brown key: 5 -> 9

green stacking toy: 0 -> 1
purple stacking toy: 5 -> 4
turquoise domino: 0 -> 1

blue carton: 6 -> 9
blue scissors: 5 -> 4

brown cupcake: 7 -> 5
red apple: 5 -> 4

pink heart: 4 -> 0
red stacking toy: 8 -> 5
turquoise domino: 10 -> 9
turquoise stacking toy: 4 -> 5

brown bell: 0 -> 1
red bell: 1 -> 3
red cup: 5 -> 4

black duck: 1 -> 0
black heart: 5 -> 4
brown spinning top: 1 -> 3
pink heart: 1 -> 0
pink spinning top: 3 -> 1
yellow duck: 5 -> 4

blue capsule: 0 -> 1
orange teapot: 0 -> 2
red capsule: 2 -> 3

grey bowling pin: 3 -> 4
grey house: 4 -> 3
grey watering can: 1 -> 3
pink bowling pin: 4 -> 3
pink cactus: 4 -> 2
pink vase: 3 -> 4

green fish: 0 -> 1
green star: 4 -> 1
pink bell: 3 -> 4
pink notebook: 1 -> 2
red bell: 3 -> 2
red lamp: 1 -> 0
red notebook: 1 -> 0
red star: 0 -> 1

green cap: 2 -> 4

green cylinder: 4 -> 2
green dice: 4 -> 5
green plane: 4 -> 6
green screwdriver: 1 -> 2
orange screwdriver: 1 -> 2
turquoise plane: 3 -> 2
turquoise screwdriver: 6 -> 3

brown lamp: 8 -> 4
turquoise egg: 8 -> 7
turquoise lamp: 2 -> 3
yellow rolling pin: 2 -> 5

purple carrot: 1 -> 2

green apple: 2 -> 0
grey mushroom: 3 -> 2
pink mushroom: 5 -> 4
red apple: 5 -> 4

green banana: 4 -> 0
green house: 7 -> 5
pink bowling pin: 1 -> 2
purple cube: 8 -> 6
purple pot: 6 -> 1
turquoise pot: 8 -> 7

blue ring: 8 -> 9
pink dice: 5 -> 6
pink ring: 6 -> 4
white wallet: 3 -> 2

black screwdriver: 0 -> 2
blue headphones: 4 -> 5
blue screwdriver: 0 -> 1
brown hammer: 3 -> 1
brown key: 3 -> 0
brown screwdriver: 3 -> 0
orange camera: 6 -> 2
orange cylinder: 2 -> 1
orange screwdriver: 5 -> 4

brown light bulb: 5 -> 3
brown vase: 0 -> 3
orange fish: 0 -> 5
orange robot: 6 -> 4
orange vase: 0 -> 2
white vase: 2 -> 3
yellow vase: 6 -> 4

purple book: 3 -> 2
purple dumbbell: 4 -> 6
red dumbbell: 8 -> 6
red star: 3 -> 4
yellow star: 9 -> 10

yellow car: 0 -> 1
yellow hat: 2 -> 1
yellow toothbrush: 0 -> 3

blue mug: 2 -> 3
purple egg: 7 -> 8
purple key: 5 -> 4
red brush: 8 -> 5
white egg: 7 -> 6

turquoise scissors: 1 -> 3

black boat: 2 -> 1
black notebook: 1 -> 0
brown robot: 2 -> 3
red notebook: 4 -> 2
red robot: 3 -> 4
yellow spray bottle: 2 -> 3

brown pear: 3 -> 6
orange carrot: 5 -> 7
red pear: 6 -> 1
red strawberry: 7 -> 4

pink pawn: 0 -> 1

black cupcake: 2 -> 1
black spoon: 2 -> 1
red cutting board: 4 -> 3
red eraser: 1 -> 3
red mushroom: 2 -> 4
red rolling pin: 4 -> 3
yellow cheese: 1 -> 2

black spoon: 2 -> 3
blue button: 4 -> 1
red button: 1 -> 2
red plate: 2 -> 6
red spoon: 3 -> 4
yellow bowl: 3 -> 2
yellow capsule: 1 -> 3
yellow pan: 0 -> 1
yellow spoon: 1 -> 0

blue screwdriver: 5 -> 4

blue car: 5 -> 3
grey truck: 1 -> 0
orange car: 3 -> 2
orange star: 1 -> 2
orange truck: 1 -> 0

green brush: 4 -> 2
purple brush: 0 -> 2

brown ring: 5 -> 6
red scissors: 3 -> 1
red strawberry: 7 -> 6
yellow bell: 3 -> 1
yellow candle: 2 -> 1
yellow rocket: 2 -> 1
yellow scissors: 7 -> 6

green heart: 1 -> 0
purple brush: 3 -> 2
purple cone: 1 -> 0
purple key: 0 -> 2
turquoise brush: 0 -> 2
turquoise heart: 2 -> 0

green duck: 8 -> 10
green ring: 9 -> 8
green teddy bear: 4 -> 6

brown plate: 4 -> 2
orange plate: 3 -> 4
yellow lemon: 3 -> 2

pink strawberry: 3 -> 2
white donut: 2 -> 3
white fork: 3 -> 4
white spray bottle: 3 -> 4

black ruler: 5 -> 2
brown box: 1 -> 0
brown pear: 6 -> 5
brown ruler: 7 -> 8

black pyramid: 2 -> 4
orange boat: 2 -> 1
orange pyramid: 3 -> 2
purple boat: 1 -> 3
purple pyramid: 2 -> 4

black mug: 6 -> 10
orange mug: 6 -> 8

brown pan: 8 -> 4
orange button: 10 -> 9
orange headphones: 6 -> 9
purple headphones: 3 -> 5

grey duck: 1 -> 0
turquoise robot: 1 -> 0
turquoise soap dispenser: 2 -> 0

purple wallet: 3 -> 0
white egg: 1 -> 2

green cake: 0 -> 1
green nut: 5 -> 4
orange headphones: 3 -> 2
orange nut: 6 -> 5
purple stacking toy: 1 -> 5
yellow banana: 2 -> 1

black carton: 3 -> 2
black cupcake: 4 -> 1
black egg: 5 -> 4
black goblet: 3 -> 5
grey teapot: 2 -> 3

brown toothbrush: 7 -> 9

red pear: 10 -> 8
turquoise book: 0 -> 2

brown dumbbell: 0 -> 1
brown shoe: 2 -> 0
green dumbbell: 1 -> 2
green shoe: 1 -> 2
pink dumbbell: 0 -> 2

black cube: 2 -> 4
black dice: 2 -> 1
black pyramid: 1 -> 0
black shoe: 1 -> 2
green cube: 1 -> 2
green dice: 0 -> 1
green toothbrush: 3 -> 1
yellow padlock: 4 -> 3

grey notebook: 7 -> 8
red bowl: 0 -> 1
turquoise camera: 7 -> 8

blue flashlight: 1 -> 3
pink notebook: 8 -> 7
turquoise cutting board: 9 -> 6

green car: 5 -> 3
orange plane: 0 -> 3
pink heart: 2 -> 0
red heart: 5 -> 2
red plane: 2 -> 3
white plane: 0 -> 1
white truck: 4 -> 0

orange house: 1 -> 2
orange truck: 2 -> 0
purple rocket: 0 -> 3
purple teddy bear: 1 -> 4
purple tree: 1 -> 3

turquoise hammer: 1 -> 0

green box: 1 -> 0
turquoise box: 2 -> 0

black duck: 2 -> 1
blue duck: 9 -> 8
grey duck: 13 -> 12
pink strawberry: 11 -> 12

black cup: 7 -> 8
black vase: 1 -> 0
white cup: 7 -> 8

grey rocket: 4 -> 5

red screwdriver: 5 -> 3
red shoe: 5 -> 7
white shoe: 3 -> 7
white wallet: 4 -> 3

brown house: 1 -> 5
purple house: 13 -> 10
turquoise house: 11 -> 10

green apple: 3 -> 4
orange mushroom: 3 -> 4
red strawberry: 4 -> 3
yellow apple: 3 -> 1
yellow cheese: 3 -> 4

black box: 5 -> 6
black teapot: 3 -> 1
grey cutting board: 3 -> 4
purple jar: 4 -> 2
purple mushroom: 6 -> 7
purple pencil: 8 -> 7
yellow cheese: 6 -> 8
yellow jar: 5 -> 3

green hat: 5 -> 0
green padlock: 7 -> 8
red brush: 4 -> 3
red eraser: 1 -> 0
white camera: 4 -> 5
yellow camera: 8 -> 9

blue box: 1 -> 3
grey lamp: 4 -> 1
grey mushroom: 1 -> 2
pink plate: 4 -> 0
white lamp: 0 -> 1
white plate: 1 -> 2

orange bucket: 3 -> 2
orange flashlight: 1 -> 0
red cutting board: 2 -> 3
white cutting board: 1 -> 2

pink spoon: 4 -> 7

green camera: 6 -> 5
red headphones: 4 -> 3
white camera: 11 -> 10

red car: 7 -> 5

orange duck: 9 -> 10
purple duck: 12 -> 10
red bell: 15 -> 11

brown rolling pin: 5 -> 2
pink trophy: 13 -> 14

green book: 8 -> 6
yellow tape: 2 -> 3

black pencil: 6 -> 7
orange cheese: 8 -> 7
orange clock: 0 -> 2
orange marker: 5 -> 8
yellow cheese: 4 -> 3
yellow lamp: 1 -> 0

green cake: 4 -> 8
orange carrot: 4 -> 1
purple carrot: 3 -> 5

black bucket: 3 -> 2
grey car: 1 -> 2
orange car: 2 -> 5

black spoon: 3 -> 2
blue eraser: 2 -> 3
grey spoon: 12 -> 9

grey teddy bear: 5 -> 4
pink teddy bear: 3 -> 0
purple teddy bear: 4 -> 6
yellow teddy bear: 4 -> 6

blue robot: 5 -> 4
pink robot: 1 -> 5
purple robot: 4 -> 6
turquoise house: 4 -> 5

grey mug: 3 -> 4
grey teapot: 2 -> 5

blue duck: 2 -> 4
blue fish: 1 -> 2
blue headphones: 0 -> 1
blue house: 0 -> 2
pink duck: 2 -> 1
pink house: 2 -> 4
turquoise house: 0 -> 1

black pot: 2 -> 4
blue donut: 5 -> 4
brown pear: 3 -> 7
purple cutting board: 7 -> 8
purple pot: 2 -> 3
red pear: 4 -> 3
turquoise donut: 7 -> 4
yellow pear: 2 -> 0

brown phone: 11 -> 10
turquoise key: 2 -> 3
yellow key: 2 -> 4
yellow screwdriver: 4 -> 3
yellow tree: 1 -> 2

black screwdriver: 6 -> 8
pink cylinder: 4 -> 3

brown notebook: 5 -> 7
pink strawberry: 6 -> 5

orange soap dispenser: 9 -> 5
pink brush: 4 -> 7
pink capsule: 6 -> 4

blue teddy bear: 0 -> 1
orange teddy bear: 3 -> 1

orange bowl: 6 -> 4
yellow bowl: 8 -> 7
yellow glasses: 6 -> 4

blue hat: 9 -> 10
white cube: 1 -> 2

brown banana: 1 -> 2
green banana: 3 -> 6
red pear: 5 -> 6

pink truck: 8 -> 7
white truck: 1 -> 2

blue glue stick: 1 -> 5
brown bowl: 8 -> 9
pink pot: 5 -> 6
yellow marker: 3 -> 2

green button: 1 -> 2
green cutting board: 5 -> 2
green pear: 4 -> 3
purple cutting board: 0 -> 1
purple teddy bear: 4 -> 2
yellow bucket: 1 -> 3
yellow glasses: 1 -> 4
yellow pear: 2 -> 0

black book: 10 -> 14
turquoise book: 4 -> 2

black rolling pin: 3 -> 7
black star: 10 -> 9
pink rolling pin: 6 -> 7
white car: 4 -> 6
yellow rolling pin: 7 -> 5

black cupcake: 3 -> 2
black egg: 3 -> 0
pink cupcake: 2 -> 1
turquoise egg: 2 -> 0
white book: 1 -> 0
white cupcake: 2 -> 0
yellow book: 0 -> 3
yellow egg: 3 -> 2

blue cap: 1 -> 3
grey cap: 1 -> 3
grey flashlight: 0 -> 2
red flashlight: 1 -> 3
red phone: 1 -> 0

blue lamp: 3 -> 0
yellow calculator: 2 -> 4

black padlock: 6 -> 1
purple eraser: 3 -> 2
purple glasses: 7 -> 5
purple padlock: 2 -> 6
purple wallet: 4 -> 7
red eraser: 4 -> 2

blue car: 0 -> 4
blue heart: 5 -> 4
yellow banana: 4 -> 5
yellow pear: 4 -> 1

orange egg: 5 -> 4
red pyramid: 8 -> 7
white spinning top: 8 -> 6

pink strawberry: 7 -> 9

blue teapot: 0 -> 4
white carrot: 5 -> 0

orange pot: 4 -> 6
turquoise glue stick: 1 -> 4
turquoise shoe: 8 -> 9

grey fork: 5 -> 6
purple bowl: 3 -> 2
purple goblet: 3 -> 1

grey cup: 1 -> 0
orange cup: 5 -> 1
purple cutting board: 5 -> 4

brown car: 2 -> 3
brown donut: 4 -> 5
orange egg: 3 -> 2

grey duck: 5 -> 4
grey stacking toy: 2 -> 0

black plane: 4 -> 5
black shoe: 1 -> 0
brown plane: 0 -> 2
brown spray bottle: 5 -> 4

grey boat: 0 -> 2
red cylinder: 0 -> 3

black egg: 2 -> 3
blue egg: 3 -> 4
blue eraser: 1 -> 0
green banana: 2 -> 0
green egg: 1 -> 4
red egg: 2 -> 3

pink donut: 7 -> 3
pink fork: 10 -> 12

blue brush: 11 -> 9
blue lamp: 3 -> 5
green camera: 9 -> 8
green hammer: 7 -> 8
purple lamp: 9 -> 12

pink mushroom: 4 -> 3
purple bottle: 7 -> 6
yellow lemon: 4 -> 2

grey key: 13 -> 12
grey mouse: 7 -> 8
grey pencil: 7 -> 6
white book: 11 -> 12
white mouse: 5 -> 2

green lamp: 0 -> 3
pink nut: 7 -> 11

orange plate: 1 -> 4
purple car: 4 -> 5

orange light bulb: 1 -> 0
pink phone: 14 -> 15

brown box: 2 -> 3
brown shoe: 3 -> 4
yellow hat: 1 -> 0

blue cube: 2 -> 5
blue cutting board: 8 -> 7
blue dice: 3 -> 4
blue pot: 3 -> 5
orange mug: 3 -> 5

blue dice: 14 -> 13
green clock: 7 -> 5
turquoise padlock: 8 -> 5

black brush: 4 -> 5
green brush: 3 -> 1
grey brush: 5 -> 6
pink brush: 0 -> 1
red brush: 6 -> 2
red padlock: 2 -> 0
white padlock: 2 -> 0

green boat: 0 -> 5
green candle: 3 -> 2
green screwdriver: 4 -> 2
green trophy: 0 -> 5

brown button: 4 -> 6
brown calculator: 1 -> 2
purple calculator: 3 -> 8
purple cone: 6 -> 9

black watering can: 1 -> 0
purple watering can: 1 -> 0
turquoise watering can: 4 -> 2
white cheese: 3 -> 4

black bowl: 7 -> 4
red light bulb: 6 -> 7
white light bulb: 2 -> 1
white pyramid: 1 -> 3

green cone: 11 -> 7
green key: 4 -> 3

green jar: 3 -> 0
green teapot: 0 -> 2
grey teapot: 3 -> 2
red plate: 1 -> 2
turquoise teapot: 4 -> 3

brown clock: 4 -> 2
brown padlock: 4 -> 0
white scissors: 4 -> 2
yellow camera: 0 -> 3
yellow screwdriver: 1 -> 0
○ ○ ○
Your answer should be each line from the preceding material in which the word "flashlight" occurs.

SOLUTION
blue flashlight: 1 -> 3
orange flashlight: 1 -> 0
grey flashlight: 0 -> 2
red flashlight: 1 -> 3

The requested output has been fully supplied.